[Before-and-after object listings]
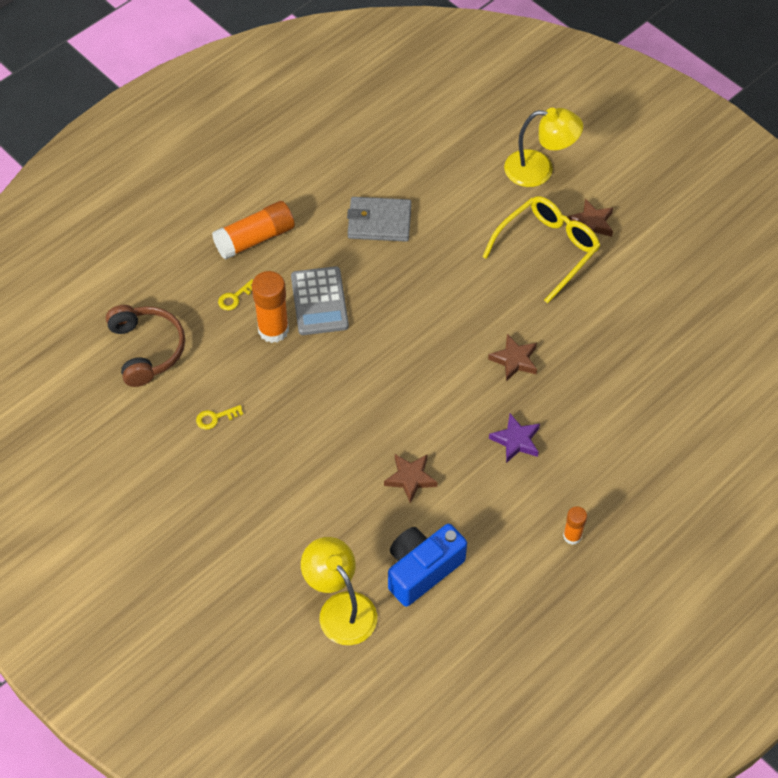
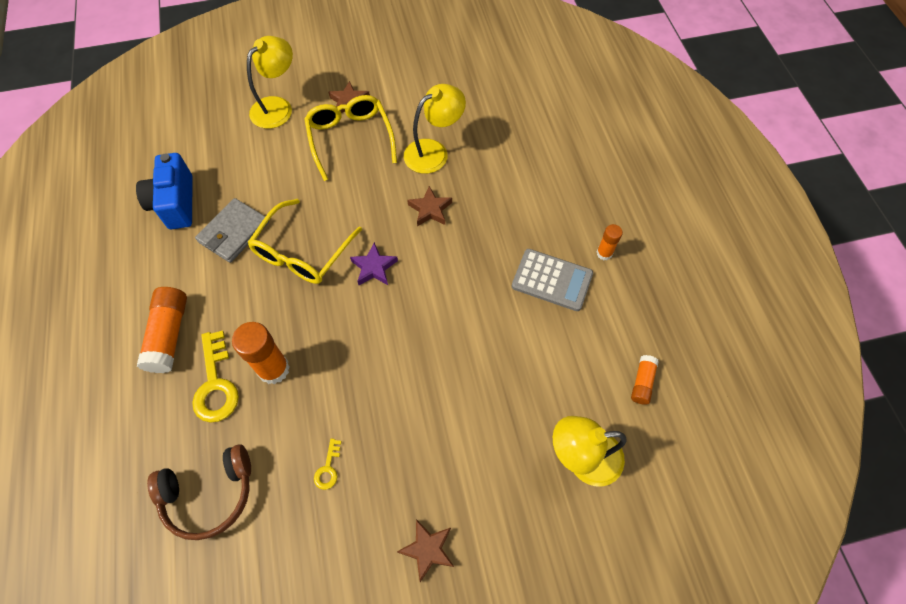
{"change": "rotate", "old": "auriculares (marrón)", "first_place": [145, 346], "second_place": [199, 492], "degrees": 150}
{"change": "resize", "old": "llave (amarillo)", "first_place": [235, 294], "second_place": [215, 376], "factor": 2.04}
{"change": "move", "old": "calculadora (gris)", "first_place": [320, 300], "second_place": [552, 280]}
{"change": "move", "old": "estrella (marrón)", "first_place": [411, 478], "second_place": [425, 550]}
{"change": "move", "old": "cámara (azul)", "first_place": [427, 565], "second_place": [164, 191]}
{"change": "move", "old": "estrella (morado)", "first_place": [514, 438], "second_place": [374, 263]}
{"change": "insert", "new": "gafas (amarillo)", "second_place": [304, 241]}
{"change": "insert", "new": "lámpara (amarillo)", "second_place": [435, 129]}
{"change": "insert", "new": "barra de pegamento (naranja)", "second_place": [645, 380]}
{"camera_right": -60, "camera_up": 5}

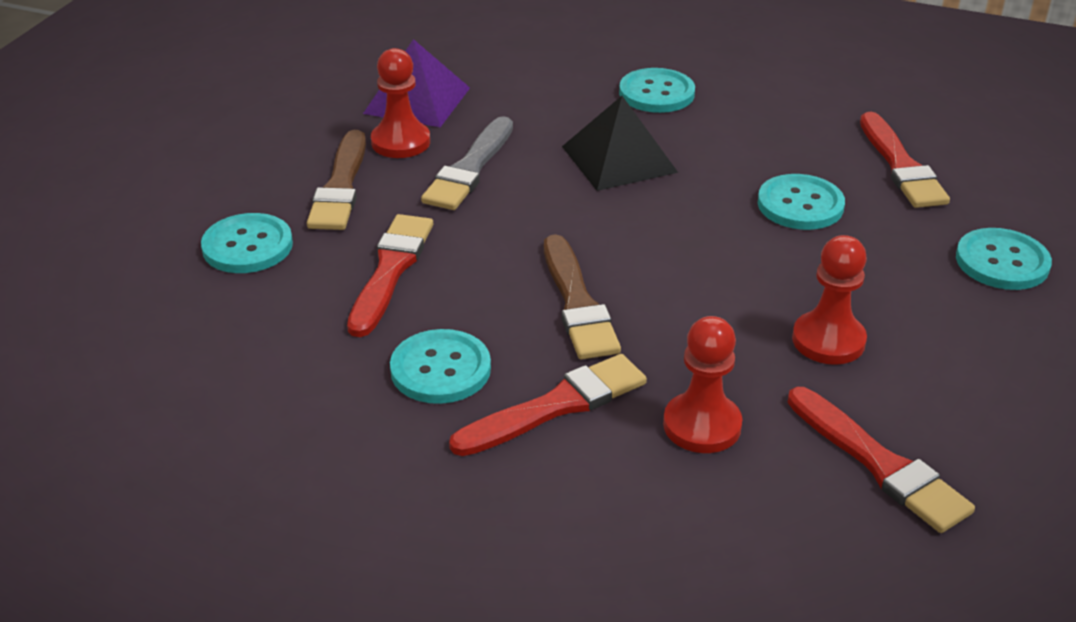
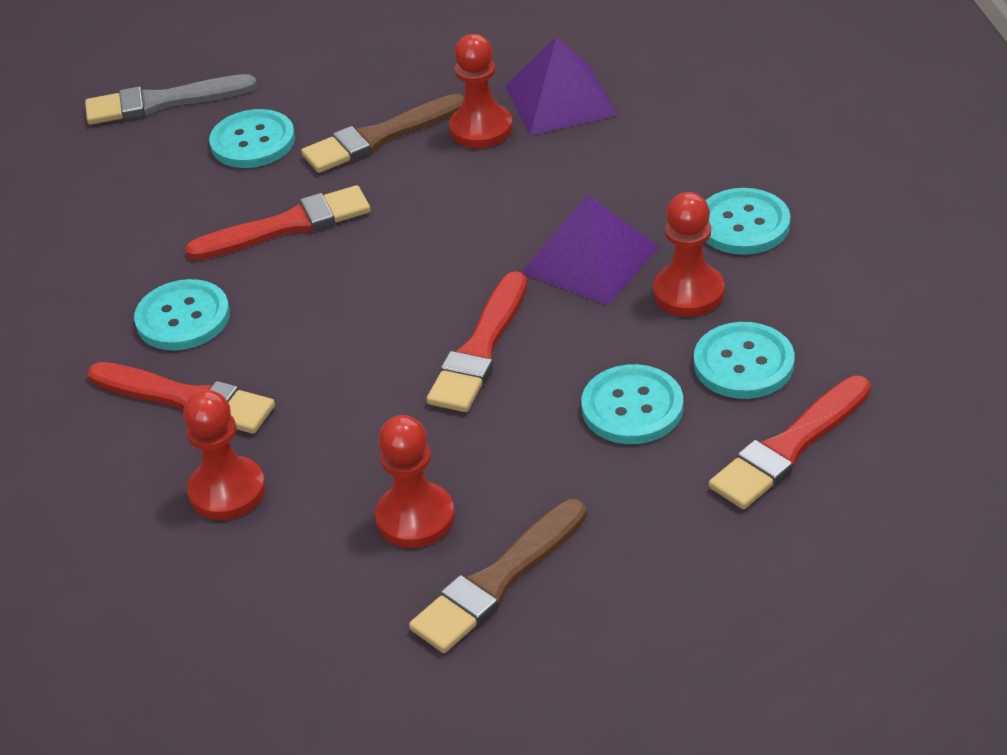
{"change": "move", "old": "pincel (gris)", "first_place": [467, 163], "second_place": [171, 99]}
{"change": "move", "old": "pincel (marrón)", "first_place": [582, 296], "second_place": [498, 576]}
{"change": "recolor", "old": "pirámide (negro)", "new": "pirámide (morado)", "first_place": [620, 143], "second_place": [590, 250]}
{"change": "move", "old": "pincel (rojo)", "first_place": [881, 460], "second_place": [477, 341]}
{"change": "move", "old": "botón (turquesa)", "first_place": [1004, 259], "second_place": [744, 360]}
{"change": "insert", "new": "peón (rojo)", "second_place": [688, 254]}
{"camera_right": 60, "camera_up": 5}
---
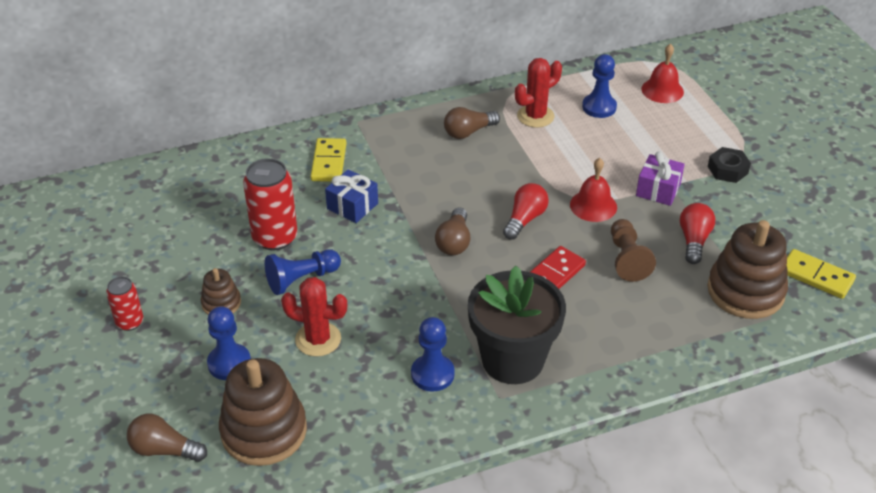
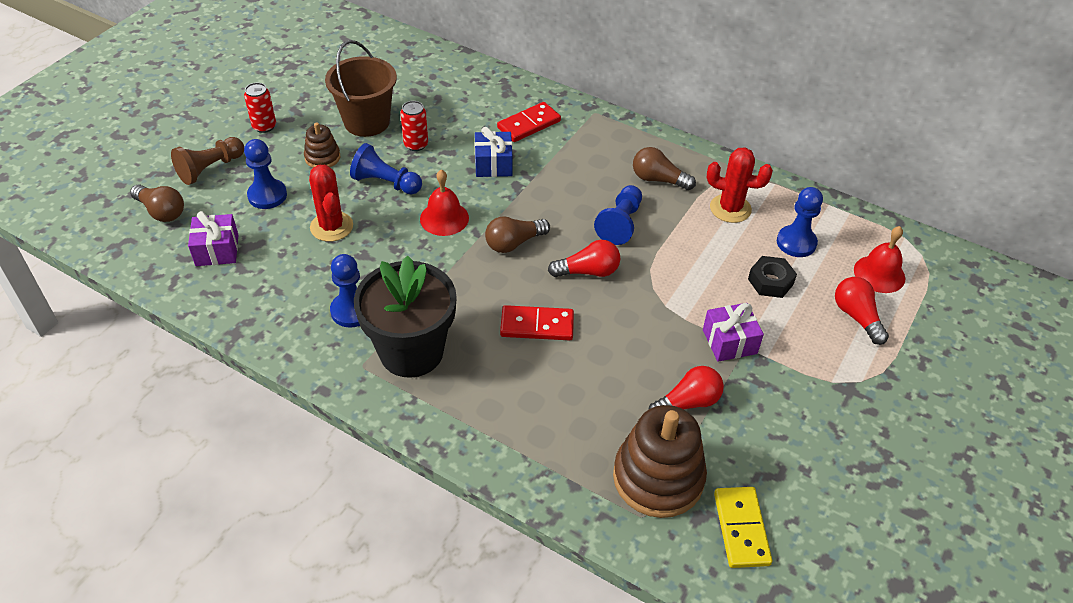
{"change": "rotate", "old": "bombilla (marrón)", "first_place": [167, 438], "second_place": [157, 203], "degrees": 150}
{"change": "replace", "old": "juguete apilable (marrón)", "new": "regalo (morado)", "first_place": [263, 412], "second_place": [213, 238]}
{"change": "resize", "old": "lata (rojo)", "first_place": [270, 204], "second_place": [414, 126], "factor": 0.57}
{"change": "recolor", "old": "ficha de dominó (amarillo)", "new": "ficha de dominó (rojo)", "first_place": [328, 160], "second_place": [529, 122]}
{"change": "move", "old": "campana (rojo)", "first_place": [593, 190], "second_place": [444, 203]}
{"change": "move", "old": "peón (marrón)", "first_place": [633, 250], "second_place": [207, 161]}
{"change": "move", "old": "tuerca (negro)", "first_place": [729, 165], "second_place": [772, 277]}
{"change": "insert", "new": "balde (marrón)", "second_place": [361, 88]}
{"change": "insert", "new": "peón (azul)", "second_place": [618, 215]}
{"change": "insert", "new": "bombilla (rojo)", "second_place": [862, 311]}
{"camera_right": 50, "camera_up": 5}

▶ **PROBLEM STATEMENT**
Your task is to find each line in the entries that contains the string "estrella" and copy it.

▶ **EXERCISE RESULT**
{"change": "move", "old": "estrella (marrón)", "first_place": [411, 478], "second_place": [425, 550]}
{"change": "move", "old": "estrella (morado)", "first_place": [514, 438], "second_place": [374, 263]}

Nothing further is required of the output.